• Work to complete:
Below are records to repeat exactly. Omit the pictures from the copy.

───── Available records ─────

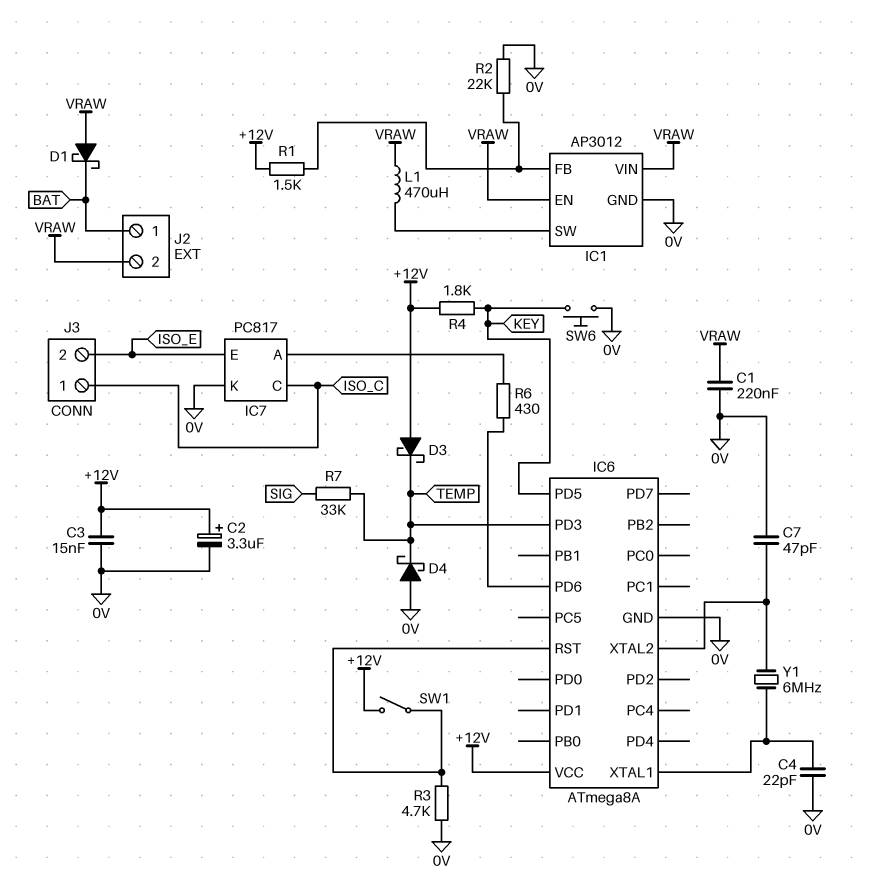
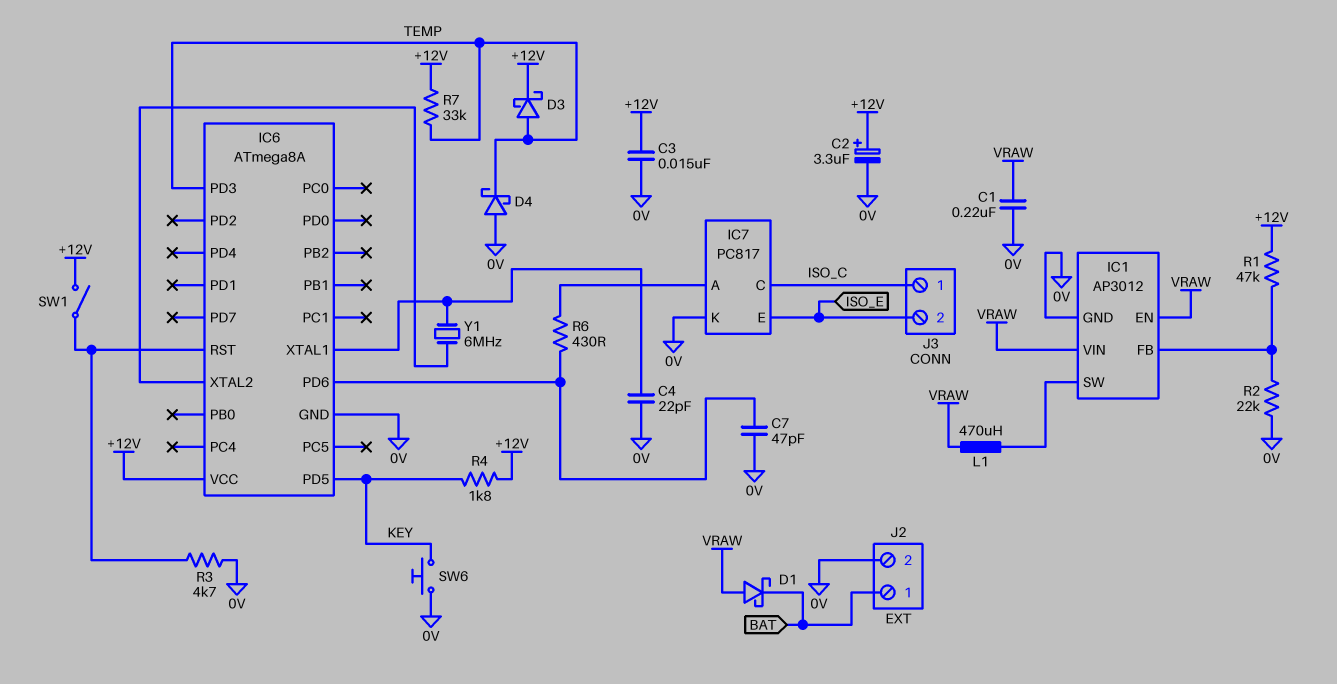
C7: 47pF (0V, IC6/XTAL2) -> 47pF (0V, IC6/PD6)
D3: schottky (A +12V, K TEMP) -> schottky (A TEMP, K +12V)
J2 pin 2: VRAW -> 0V
R1: 1.5k (+12V, IC1/FB) -> 47k (+12V, IC1/FB)
R7: 33k (SIG, TEMP) -> 33k (+12V, TEMP)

─────

• Solution:
C7: 47pF (0V, IC6/XTAL2) -> 47pF (0V, IC6/PD6)
D3: schottky (A +12V, K TEMP) -> schottky (A TEMP, K +12V)
J2 pin 2: VRAW -> 0V
R1: 1.5k (+12V, IC1/FB) -> 47k (+12V, IC1/FB)
R7: 33k (SIG, TEMP) -> 33k (+12V, TEMP)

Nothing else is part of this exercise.